**Task requirements**
Give back exactly the lines of the material below that start at the line containing "GAS3 pin DO: D3 -> RX" and end at the line containing "BUZZER3 pin IO: GP19 -> GP4", and no others.

**The records**
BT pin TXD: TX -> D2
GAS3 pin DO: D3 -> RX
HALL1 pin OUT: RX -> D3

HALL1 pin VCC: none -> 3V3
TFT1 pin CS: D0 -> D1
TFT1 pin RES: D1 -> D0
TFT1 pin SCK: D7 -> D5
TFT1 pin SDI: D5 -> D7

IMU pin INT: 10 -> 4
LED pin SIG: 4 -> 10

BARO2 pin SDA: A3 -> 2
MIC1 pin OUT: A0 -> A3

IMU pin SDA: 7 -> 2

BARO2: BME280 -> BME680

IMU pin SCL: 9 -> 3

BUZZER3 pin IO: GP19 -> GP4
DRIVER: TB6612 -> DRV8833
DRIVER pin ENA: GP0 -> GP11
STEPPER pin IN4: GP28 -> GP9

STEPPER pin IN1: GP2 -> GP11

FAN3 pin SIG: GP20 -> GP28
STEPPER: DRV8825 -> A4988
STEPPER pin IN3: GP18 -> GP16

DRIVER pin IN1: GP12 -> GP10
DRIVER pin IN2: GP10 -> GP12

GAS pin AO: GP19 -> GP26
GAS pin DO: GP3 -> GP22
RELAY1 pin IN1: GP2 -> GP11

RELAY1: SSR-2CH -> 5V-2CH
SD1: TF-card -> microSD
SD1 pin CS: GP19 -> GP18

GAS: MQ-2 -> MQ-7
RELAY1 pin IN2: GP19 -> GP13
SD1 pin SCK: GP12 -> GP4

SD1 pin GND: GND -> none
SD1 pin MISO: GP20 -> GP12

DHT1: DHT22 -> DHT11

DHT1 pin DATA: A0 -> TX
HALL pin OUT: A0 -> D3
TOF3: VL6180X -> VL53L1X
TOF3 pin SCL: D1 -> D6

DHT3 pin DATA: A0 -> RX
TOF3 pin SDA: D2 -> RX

**Result of this exercise**
GAS3 pin DO: D3 -> RX
HALL1 pin OUT: RX -> D3

HALL1 pin VCC: none -> 3V3
TFT1 pin CS: D0 -> D1
TFT1 pin RES: D1 -> D0
TFT1 pin SCK: D7 -> D5
TFT1 pin SDI: D5 -> D7

IMU pin INT: 10 -> 4
LED pin SIG: 4 -> 10

BARO2 pin SDA: A3 -> 2
MIC1 pin OUT: A0 -> A3

IMU pin SDA: 7 -> 2

BARO2: BME280 -> BME680

IMU pin SCL: 9 -> 3

BUZZER3 pin IO: GP19 -> GP4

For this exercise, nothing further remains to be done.